[[ Given data, beginning ]]

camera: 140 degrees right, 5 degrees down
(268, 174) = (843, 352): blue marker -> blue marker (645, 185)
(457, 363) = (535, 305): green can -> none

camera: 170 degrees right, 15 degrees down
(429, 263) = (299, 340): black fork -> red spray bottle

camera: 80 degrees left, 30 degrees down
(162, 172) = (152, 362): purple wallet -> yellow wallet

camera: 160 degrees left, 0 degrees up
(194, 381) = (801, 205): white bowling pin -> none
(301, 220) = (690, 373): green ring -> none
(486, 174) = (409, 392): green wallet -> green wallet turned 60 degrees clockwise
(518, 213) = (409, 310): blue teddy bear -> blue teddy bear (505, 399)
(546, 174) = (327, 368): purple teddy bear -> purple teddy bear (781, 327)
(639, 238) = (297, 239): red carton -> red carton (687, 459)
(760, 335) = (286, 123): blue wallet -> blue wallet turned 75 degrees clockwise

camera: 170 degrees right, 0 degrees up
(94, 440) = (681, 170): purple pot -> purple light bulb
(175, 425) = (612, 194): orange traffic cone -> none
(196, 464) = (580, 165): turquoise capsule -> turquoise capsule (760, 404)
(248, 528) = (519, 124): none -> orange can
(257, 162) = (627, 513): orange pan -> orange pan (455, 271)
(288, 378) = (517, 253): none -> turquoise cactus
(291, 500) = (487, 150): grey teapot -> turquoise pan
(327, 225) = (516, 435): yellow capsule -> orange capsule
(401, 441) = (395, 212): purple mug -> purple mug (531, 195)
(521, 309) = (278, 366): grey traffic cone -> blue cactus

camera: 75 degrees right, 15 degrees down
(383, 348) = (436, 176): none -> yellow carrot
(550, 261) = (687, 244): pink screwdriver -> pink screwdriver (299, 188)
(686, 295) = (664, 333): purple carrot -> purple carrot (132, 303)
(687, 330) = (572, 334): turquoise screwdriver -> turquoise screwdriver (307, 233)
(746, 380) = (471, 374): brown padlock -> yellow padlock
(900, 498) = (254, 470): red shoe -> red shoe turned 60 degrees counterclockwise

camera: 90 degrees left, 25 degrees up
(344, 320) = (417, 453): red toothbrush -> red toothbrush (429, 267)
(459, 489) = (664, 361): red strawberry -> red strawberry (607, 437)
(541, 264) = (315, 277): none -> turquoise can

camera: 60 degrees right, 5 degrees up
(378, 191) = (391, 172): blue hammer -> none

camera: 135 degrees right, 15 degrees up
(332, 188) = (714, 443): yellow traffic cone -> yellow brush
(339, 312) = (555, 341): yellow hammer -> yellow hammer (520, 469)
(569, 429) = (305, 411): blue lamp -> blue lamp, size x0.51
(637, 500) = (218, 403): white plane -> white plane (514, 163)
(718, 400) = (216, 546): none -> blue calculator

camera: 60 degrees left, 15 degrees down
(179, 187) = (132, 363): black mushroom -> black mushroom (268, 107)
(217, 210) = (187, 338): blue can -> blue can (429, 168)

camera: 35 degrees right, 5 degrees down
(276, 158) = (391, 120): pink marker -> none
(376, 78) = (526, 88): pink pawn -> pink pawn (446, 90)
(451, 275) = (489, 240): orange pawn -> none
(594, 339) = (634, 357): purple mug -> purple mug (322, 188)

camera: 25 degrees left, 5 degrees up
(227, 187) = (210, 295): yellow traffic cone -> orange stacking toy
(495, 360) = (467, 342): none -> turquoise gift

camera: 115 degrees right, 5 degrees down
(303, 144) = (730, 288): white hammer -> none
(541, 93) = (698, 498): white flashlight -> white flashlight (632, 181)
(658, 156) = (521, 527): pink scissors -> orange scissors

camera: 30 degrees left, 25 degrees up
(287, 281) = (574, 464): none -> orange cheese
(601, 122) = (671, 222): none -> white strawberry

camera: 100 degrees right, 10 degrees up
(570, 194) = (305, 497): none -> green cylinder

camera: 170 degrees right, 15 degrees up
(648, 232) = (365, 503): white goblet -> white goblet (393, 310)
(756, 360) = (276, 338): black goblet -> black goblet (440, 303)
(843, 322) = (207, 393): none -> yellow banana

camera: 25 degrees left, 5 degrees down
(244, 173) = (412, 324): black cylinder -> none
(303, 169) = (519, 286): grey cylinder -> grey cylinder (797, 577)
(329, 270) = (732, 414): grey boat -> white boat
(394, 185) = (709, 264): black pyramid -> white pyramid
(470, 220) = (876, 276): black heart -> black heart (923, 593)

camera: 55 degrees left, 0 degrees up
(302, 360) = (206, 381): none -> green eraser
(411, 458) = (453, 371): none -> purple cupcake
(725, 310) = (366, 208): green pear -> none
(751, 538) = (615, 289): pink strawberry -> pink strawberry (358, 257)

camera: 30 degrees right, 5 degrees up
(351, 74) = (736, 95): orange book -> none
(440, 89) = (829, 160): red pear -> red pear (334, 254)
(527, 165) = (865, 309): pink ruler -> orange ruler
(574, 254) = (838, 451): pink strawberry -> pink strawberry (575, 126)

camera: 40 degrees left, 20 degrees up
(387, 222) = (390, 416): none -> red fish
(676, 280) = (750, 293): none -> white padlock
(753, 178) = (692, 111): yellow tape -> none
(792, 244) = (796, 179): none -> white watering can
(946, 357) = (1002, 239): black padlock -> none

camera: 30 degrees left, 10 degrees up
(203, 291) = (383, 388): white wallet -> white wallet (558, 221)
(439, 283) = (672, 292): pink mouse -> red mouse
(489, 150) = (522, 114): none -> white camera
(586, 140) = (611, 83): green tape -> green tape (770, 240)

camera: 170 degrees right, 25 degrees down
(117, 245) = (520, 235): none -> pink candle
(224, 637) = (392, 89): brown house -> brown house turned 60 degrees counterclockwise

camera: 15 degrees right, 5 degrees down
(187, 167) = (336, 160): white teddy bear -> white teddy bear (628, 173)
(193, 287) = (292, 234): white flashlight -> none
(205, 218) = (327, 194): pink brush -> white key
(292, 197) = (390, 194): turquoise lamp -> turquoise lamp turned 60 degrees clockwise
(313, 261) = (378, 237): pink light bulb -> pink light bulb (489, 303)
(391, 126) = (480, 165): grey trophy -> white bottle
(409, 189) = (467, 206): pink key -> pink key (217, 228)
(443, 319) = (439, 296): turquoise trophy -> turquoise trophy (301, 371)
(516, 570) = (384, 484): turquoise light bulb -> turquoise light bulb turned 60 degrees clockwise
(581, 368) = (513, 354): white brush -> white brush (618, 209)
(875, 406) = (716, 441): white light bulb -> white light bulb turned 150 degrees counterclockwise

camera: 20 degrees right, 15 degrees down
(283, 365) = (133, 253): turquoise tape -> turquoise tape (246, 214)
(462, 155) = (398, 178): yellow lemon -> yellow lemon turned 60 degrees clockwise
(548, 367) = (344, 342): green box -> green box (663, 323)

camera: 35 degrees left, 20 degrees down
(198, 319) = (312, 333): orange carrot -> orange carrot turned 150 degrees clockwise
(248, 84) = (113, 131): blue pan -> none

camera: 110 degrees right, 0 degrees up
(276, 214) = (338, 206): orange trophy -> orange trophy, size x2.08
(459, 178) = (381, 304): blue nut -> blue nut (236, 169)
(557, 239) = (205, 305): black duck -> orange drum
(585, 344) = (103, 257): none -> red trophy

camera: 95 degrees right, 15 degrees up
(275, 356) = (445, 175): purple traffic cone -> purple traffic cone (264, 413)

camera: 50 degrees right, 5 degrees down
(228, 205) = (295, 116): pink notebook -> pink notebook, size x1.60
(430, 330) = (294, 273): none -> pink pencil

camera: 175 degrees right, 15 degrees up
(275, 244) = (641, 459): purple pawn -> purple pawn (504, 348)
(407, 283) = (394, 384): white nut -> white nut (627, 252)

[[ Given data, end ]]

Exercise: From the listing, copy each line containing the word "lamp".

Answer to this problem:
(569, 429) = (305, 411): blue lamp -> blue lamp, size x0.51
(292, 197) = (390, 194): turquoise lamp -> turquoise lamp turned 60 degrees clockwise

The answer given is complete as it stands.